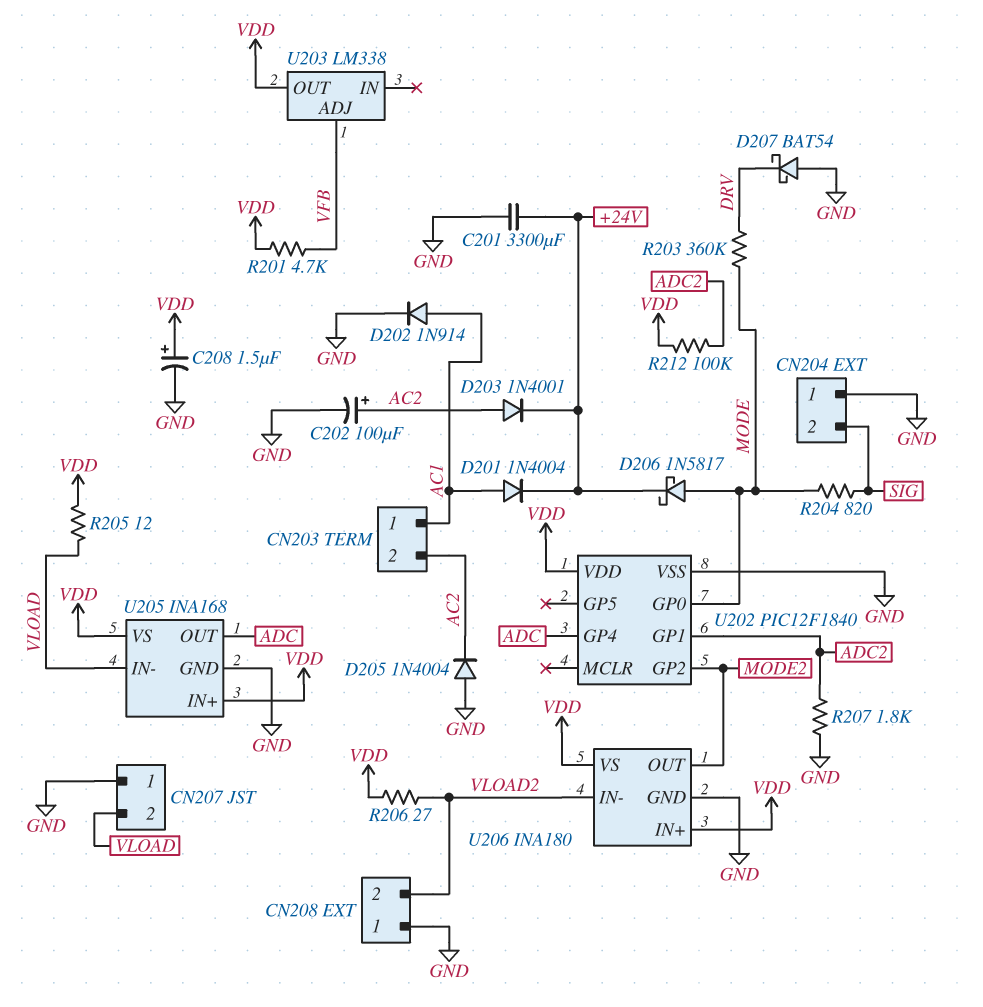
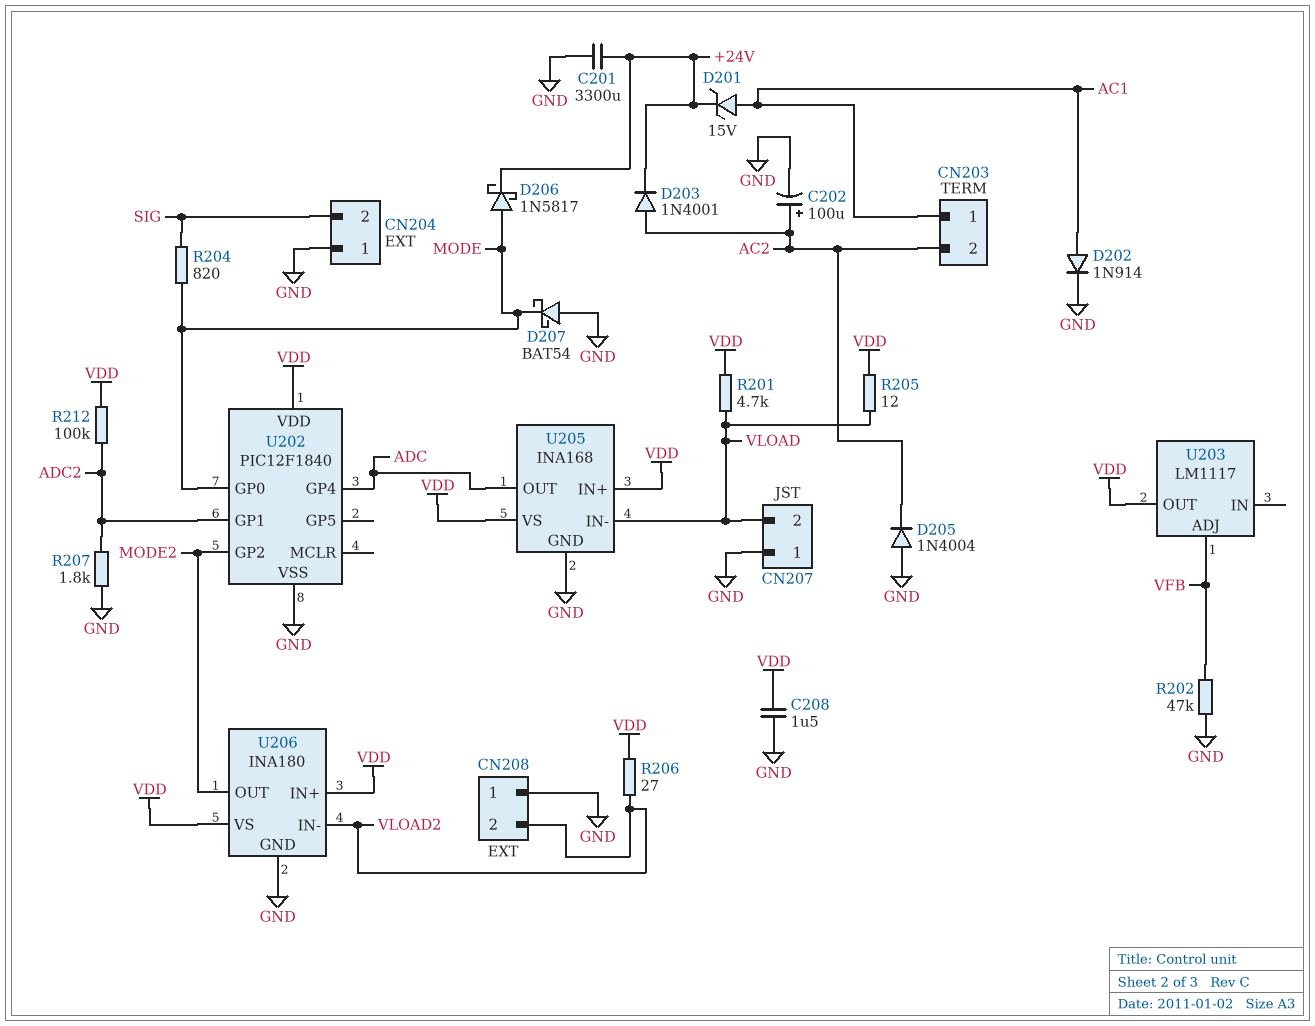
C208: 1.5uF (plus VDD, minus GND) -> 1.5uF (GND, VDD)
D201: diode 1N4004 (A AC1, K +24V) -> zener 15V (A AC1, K +24V)
D207: schottky BAT54 (A GND, K DRV) -> schottky BAT54 (A GND, K MODE)
R201: 4.7k (VDD, VFB) -> 4.7k (VDD, VLOAD)
R202: none -> 47k (GND, VFB)
R203: 360k (DRV, MODE) -> none
U203: LM338 -> LM1117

> [TASK DESCRIPTION]: Every line above with the word "none" is to be copied out.

> [WRITTEN REPLY]:
R202: none -> 47k (GND, VFB)
R203: 360k (DRV, MODE) -> none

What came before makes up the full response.